Data entries
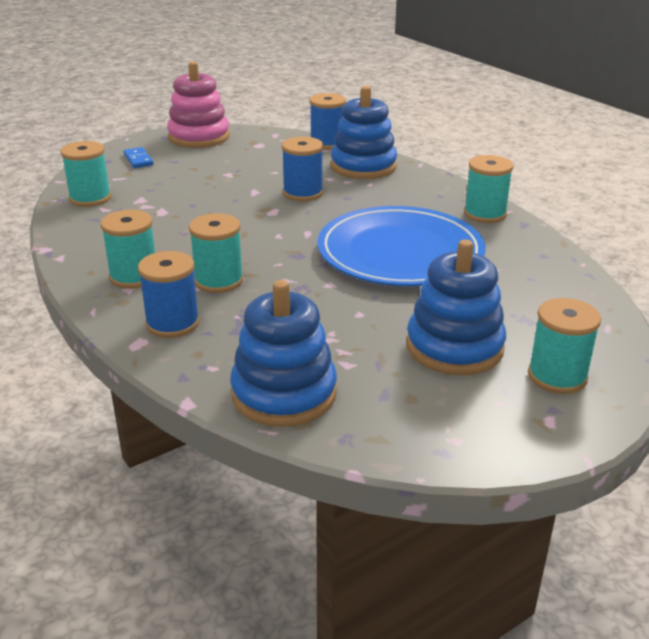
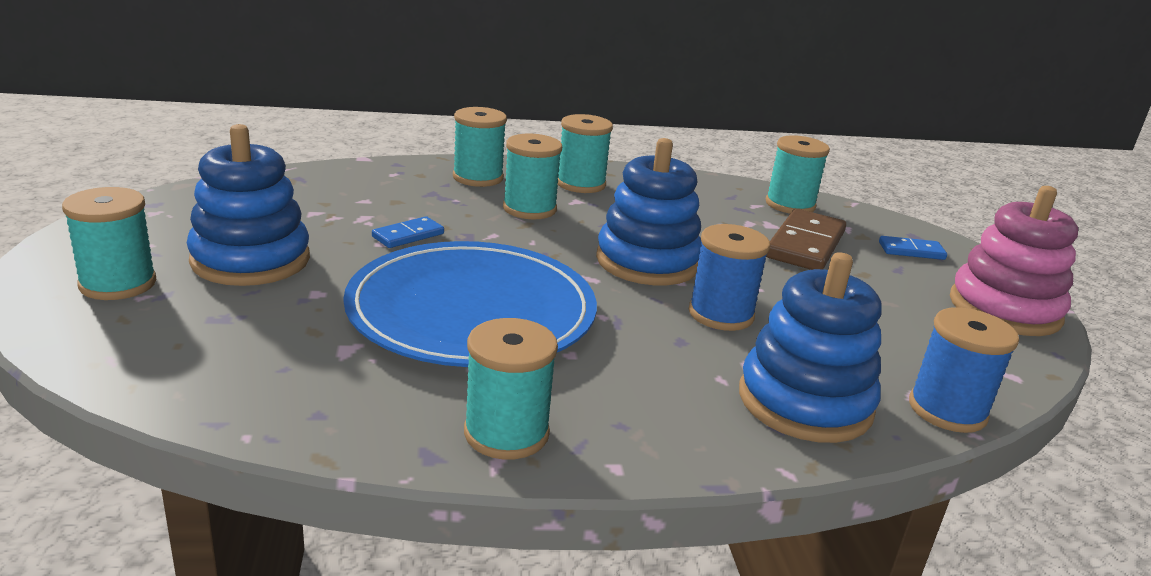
camera: 115 degrees right, 5 degrees down
blue spool [138,251,200,338] -> turquoise spool [453,107,507,187]
blue stacking toy [230,280,337,427] -> blue stacking toy moved to [596,138,702,285]
none -> blue domino [372,216,444,248]
none -> brown domino [766,209,846,270]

Task description: "blue" is the string to look for; please copy every line of the records above where it appears.

Response to the exercise:
blue spool [138,251,200,338] -> turquoise spool [453,107,507,187]
blue stacking toy [230,280,337,427] -> blue stacking toy moved to [596,138,702,285]
none -> blue domino [372,216,444,248]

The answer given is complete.